◆ **Items from a data source**:
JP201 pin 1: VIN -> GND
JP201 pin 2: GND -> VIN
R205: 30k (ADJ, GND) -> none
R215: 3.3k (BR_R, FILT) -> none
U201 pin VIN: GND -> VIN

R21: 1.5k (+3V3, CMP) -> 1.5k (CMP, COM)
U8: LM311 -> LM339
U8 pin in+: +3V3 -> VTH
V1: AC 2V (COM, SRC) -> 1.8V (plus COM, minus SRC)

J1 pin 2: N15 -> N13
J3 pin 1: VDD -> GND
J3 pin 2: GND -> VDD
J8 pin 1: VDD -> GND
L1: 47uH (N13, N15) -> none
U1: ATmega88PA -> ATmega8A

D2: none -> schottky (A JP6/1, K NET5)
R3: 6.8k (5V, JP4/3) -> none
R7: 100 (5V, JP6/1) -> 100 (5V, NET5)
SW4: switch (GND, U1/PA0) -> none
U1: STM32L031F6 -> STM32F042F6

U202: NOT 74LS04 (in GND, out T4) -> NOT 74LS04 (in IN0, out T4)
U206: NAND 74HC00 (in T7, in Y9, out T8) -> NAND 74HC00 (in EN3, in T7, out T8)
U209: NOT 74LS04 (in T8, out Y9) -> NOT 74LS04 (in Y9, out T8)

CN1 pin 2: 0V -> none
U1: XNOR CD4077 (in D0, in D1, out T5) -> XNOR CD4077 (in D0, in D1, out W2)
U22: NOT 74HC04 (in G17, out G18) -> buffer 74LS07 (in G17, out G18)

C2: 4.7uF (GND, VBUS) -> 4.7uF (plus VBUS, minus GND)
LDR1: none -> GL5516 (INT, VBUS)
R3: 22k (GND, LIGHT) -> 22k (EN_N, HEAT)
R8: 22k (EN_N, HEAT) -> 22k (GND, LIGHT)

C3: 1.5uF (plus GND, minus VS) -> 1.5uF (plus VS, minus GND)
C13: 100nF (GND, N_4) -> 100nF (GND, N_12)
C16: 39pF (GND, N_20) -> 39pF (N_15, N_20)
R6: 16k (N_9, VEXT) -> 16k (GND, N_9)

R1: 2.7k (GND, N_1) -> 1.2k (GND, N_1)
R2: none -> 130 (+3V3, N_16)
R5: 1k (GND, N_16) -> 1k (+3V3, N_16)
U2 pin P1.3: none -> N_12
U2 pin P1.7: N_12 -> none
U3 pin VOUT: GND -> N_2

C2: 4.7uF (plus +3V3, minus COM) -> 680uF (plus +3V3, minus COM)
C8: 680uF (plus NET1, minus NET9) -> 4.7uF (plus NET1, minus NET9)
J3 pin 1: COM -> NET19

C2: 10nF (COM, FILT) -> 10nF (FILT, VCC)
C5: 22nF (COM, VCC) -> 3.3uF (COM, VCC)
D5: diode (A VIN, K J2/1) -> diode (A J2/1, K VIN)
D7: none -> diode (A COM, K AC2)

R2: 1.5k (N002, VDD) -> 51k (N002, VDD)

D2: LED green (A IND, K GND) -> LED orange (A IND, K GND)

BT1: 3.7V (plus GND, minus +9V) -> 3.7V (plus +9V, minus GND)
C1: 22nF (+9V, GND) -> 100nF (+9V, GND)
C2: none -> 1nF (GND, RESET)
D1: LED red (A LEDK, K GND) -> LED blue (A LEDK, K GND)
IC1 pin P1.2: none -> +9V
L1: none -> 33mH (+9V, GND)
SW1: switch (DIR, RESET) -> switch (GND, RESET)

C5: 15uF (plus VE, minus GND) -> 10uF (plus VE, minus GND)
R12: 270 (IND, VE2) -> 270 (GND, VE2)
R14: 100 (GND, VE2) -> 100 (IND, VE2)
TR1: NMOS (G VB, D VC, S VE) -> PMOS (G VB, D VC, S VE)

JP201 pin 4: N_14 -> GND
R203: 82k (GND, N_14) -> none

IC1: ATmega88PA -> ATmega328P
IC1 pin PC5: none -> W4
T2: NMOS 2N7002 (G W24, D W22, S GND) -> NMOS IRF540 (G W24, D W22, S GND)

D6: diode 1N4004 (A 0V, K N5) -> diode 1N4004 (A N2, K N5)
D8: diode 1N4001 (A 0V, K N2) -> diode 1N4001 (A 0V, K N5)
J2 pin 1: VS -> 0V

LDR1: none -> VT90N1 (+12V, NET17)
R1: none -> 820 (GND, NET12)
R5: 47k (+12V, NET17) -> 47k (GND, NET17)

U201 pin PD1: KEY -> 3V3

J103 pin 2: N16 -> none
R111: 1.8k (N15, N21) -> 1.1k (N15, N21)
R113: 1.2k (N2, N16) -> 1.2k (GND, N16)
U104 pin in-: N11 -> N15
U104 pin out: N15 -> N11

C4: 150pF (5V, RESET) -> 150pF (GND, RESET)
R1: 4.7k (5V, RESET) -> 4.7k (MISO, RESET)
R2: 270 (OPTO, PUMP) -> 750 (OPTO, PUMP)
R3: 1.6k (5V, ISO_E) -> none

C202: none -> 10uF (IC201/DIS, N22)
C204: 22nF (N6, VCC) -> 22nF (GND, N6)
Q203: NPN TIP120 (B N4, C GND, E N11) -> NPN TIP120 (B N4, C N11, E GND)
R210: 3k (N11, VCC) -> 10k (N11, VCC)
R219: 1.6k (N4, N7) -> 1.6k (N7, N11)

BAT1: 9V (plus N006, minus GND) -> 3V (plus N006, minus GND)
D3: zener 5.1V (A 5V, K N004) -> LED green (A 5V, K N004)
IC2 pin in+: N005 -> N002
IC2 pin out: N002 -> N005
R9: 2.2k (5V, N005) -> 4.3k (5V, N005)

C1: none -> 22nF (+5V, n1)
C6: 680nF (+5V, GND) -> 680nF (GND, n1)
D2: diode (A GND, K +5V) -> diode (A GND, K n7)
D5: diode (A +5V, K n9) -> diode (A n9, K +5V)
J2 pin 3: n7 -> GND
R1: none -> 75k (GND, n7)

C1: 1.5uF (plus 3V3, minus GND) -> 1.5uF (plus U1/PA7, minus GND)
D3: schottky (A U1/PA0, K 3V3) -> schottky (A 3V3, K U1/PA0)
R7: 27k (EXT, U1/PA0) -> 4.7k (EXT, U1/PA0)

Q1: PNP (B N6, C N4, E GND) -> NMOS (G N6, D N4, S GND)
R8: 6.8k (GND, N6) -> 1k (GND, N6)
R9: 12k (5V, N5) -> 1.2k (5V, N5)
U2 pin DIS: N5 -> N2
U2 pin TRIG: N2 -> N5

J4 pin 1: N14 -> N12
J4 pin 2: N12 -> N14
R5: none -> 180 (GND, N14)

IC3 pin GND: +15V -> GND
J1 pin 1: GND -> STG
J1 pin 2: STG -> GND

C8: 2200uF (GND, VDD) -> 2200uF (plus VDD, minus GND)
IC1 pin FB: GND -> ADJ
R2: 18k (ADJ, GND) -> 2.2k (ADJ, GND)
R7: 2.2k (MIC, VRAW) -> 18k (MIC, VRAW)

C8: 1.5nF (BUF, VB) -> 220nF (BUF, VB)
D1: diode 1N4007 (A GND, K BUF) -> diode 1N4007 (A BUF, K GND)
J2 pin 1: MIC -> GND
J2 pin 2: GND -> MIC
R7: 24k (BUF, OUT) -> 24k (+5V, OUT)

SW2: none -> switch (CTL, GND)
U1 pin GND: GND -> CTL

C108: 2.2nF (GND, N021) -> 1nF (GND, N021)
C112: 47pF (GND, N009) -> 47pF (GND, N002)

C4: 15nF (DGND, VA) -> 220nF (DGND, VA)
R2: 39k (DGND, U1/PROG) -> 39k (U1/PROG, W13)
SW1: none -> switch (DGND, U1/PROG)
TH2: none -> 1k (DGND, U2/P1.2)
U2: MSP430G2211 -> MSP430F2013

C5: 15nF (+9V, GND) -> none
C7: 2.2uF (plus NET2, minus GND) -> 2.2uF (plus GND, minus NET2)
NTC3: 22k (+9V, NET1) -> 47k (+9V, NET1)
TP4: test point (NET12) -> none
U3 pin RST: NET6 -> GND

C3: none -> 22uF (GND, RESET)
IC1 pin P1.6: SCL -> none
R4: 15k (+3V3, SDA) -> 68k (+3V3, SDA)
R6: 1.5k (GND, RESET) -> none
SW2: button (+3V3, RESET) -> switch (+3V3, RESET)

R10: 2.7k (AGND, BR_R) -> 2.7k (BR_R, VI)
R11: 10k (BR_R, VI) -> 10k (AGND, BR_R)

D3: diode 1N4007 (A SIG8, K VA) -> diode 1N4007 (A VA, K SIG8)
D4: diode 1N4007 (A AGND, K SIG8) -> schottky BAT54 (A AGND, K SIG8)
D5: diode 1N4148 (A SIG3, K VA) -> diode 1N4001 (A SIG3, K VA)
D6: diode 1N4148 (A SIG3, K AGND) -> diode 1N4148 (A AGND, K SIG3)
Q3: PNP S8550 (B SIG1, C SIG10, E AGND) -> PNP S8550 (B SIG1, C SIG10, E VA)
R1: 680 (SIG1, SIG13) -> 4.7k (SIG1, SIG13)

◆ **What to do**:
Above are the records; repeat exactly the lines from the one holding "R2: none -> 130 (+3V3, N_16)" down to the one holding "D2: LED green", end lines included.

◆ **Solution**:
R2: none -> 130 (+3V3, N_16)
R5: 1k (GND, N_16) -> 1k (+3V3, N_16)
U2 pin P1.3: none -> N_12
U2 pin P1.7: N_12 -> none
U3 pin VOUT: GND -> N_2

C2: 4.7uF (plus +3V3, minus COM) -> 680uF (plus +3V3, minus COM)
C8: 680uF (plus NET1, minus NET9) -> 4.7uF (plus NET1, minus NET9)
J3 pin 1: COM -> NET19

C2: 10nF (COM, FILT) -> 10nF (FILT, VCC)
C5: 22nF (COM, VCC) -> 3.3uF (COM, VCC)
D5: diode (A VIN, K J2/1) -> diode (A J2/1, K VIN)
D7: none -> diode (A COM, K AC2)

R2: 1.5k (N002, VDD) -> 51k (N002, VDD)

D2: LED green (A IND, K GND) -> LED orange (A IND, K GND)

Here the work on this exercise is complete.